» **Activity**
Please set down each of the lines below once more, exactly, omitting all pictures.

» **Source data**
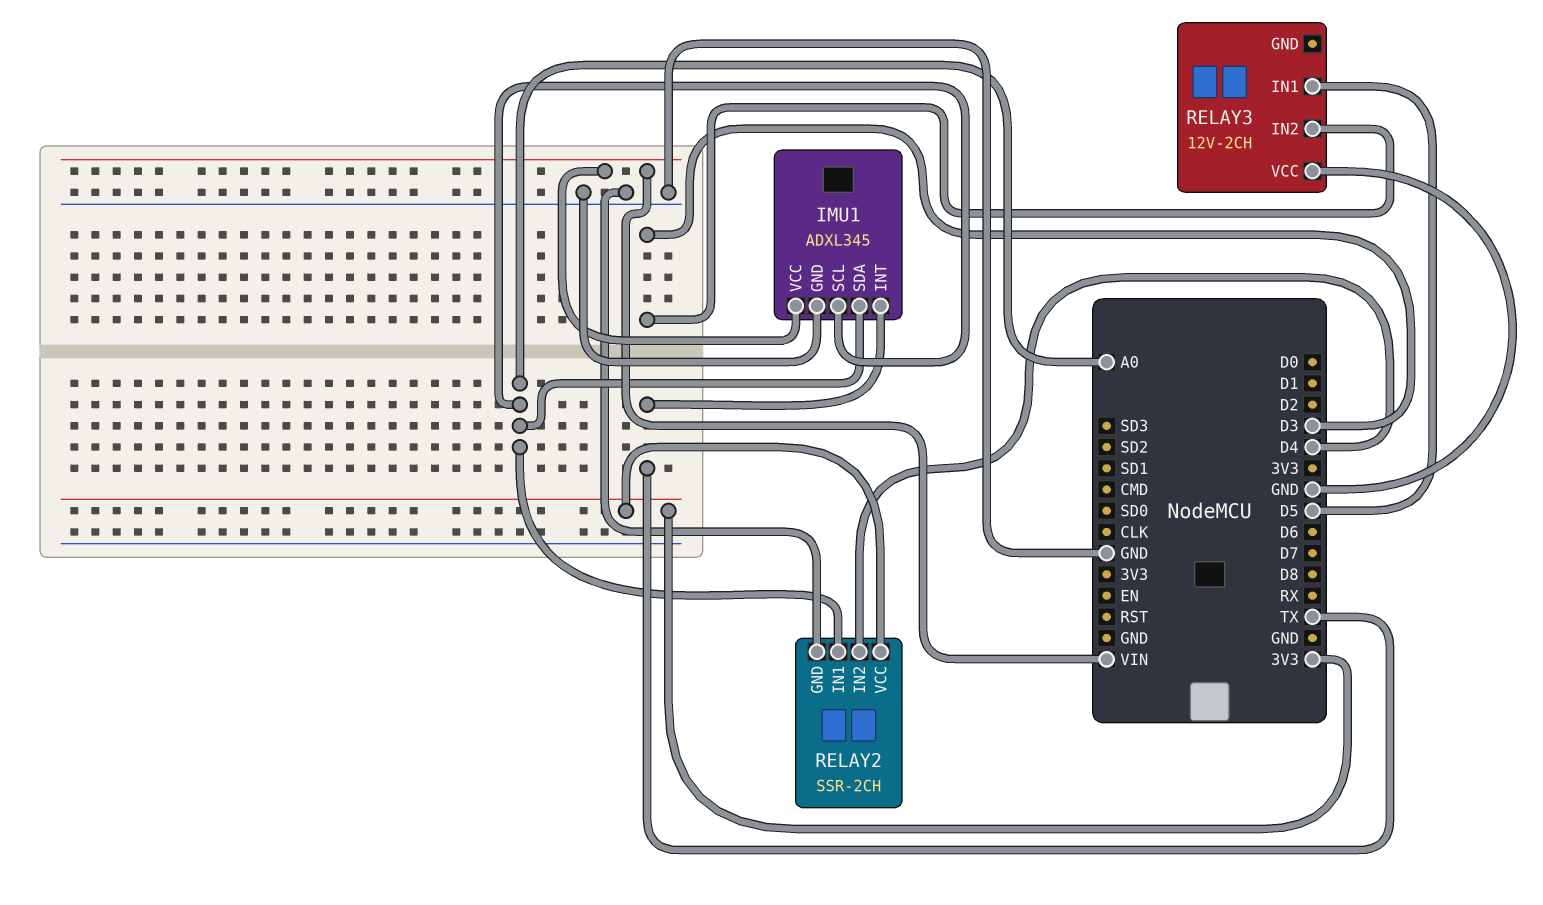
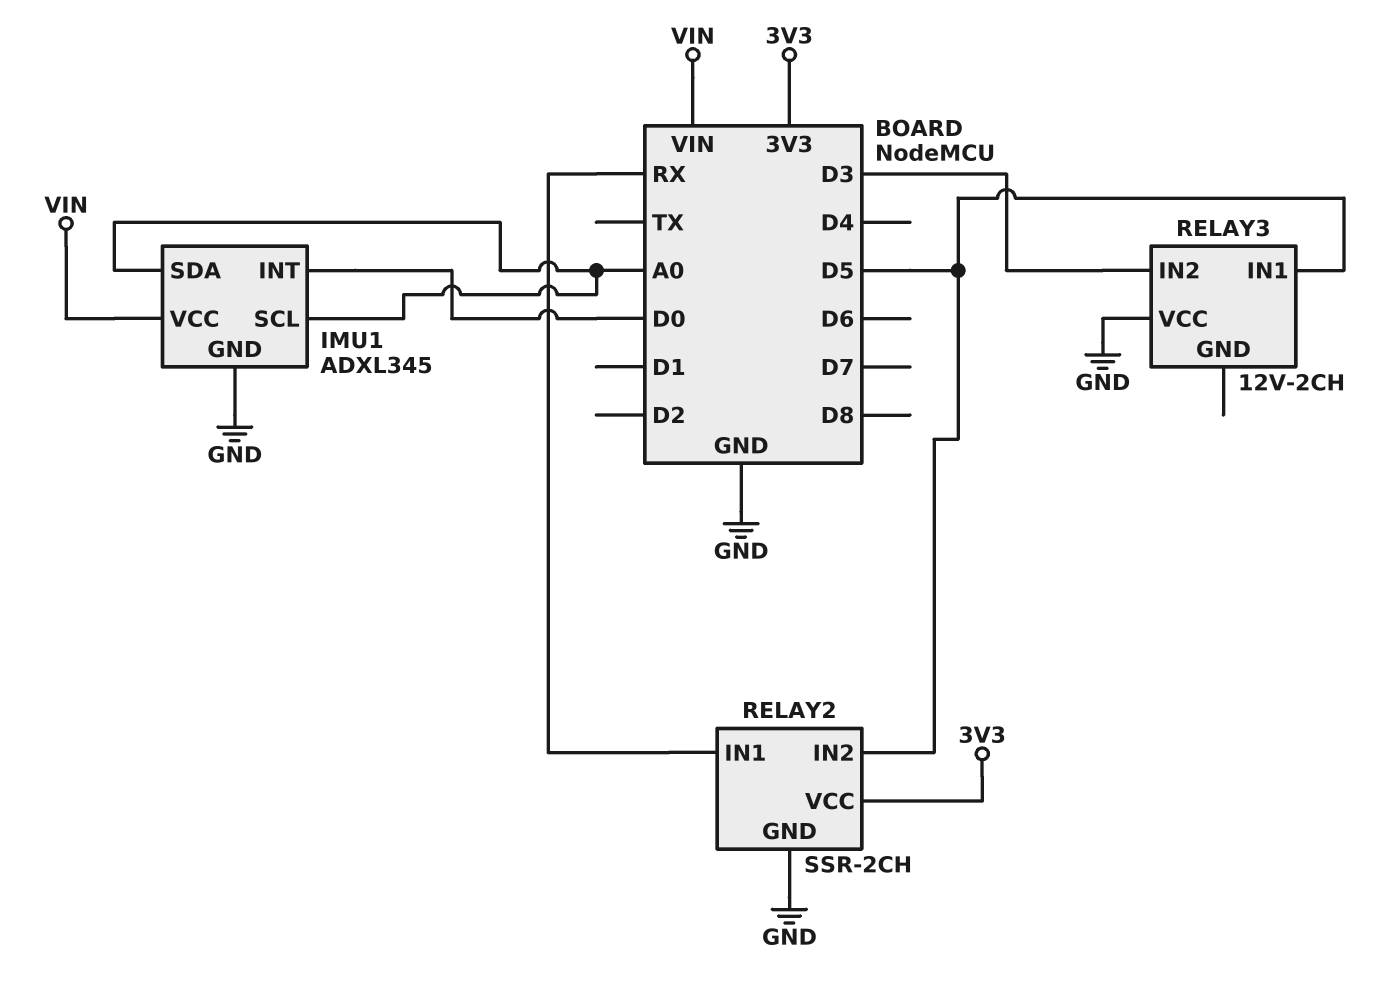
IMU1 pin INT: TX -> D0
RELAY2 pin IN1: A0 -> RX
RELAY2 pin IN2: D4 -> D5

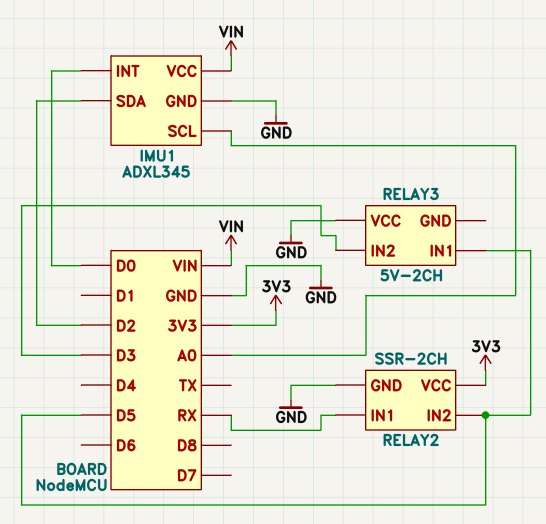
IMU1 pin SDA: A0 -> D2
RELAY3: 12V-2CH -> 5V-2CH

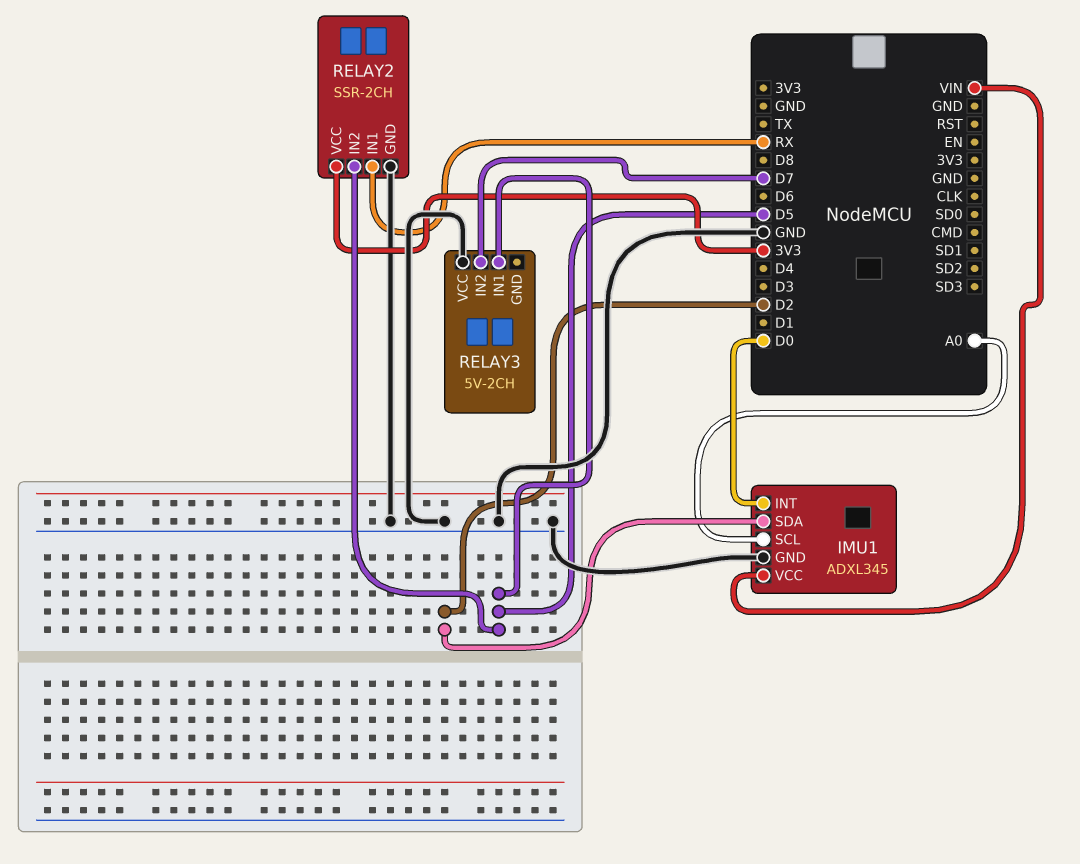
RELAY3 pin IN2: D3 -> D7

» **Response**
IMU1 pin INT: TX -> D0
RELAY2 pin IN1: A0 -> RX
RELAY2 pin IN2: D4 -> D5

IMU1 pin SDA: A0 -> D2
RELAY3: 12V-2CH -> 5V-2CH

RELAY3 pin IN2: D3 -> D7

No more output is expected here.